START Extracted information

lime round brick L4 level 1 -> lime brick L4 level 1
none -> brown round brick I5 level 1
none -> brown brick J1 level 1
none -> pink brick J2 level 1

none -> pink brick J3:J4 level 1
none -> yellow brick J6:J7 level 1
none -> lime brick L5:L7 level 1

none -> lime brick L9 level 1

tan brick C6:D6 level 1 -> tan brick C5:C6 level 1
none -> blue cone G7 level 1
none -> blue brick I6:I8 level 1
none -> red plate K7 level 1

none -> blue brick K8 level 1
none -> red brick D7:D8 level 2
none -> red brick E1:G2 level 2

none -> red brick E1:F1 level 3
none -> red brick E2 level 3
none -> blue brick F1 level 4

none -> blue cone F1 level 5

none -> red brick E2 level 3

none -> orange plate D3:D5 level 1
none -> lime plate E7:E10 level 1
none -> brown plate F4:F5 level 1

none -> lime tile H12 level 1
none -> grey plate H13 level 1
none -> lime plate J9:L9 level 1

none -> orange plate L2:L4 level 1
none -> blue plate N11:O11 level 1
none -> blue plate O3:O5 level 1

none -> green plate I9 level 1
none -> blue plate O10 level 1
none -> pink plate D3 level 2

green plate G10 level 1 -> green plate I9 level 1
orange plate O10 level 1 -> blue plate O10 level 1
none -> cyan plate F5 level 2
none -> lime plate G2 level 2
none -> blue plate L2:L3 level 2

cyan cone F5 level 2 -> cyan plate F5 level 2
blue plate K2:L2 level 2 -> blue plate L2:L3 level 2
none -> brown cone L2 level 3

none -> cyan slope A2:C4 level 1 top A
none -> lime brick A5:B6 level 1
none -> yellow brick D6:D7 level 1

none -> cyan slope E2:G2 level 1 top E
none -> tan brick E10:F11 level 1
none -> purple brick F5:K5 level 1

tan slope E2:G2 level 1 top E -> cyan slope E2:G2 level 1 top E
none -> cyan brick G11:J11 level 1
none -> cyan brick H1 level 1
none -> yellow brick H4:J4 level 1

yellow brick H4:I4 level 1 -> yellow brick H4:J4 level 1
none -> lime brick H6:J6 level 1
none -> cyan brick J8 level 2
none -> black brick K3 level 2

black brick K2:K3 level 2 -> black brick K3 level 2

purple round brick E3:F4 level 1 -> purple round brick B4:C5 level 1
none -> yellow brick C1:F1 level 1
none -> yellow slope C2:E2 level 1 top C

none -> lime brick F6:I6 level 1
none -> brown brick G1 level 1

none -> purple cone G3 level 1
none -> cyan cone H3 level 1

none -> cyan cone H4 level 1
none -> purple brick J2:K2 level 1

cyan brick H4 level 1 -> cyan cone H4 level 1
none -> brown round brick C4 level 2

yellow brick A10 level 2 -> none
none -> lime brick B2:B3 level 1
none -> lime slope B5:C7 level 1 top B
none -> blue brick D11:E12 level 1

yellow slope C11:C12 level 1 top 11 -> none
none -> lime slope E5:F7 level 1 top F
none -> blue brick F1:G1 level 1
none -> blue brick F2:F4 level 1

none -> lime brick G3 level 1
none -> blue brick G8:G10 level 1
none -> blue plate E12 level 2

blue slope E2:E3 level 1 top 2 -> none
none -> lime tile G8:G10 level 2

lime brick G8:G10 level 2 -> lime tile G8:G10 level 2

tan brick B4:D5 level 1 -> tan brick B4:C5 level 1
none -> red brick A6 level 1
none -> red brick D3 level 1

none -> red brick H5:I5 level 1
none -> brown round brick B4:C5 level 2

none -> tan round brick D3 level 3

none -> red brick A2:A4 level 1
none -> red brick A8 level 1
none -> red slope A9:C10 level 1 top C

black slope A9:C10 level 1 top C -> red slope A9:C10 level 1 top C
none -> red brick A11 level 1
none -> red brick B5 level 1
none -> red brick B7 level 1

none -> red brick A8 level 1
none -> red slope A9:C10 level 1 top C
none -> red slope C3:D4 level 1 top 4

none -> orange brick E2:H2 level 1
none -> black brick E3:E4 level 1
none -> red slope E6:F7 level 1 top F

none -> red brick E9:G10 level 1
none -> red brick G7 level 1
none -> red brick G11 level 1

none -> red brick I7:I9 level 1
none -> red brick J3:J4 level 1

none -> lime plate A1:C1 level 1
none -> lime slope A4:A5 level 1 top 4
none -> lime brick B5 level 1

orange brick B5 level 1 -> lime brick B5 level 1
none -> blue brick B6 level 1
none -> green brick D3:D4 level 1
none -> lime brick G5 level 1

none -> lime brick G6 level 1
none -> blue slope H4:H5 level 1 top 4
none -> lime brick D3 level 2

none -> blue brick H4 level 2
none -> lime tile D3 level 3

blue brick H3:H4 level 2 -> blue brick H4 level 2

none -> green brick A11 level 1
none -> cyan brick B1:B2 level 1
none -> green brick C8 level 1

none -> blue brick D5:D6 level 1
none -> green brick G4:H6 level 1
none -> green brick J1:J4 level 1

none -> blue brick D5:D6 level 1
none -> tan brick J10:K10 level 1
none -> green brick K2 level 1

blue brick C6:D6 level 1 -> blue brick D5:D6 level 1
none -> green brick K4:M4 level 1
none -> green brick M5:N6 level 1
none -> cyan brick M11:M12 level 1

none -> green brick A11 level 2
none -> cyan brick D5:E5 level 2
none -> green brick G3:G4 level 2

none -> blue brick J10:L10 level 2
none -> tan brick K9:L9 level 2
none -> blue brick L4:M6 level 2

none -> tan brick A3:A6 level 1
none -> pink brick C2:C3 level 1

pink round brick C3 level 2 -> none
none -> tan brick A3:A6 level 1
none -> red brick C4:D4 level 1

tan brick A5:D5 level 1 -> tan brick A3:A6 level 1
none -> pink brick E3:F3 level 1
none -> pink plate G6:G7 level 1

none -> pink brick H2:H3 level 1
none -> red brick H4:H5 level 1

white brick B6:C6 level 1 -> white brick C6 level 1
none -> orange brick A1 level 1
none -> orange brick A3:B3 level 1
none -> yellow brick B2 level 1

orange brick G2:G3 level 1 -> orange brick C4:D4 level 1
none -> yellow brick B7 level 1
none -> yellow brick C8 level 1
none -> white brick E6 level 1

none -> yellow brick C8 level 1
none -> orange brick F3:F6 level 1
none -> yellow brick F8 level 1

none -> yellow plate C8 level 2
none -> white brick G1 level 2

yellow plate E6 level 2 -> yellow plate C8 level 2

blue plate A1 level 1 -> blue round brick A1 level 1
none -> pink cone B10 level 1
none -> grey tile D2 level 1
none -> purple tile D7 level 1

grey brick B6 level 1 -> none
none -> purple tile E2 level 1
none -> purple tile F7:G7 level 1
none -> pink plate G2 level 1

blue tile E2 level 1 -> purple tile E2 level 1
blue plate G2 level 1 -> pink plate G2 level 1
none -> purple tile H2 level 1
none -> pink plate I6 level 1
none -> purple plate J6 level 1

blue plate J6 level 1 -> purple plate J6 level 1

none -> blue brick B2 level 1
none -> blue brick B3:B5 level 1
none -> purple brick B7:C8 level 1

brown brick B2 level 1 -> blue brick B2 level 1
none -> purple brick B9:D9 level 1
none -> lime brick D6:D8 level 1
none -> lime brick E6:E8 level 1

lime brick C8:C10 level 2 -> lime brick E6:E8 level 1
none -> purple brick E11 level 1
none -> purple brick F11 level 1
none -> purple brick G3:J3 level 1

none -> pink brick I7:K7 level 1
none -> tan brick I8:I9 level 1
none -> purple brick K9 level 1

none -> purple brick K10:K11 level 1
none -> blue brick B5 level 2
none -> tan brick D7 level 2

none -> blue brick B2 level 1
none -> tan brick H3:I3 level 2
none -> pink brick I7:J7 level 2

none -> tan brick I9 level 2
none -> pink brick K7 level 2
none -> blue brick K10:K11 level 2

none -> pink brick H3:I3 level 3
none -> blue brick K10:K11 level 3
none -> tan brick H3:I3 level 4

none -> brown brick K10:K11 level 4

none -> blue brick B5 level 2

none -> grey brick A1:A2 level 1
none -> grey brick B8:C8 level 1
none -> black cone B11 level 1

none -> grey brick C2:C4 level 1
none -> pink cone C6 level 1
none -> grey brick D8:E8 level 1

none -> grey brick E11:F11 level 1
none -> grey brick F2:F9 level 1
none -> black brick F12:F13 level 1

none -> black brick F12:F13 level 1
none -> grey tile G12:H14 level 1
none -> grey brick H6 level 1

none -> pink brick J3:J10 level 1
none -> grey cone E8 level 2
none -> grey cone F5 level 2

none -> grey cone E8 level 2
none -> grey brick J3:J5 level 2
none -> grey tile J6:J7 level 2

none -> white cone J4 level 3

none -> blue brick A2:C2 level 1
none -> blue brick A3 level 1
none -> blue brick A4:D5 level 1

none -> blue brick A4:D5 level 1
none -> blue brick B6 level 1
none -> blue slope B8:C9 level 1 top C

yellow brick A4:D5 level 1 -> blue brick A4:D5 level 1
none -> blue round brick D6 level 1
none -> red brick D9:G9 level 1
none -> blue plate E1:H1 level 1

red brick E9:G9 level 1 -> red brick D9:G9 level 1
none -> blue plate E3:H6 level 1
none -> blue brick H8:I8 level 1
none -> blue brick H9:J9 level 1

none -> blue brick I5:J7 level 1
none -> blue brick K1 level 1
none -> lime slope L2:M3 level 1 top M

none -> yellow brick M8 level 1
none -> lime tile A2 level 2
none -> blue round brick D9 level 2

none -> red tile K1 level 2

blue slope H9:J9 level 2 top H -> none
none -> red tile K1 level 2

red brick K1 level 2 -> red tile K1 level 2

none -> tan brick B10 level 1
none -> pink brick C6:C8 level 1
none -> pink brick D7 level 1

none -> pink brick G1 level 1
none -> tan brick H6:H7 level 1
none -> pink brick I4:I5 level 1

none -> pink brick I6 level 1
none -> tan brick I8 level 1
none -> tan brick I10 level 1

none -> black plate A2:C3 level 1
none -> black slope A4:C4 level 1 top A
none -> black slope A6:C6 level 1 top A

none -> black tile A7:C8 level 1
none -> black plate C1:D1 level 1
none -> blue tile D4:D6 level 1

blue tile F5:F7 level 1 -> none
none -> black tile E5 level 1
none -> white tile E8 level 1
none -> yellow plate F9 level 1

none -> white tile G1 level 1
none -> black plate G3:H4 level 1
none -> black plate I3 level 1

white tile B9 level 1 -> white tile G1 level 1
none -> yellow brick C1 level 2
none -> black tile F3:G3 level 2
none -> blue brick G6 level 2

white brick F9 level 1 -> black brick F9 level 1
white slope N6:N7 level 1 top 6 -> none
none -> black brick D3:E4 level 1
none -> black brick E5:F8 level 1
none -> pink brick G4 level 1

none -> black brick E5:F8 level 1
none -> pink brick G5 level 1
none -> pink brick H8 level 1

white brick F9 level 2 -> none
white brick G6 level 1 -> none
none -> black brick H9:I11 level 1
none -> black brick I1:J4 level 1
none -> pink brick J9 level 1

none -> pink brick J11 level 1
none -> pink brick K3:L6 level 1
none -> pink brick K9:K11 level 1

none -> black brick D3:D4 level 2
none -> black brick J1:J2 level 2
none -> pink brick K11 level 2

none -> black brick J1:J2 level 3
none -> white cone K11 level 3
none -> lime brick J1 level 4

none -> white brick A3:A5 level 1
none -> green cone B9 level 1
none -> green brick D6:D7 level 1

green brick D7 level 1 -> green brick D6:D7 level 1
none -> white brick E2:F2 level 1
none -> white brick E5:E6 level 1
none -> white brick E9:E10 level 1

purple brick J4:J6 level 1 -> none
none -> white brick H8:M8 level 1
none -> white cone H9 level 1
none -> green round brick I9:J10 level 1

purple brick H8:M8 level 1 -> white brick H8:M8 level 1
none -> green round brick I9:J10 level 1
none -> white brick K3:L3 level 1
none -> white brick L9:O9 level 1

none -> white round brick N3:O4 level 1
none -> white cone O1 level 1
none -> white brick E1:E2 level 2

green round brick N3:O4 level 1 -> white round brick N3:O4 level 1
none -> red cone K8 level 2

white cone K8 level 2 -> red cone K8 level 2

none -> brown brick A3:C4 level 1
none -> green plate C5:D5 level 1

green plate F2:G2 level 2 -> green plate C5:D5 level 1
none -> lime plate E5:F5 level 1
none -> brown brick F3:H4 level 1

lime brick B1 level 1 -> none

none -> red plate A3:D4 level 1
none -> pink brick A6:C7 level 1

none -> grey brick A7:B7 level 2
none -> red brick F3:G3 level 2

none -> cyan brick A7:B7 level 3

END Extracted information

Once you have found every line in the listing that holds the string "orange", copy each of them.

§ **Task result**:
none -> orange plate D3:D5 level 1
none -> orange plate L2:L4 level 1
orange plate O10 level 1 -> blue plate O10 level 1
none -> orange brick E2:H2 level 1
orange brick B5 level 1 -> lime brick B5 level 1
none -> orange brick A1 level 1
none -> orange brick A3:B3 level 1
orange brick G2:G3 level 1 -> orange brick C4:D4 level 1
none -> orange brick F3:F6 level 1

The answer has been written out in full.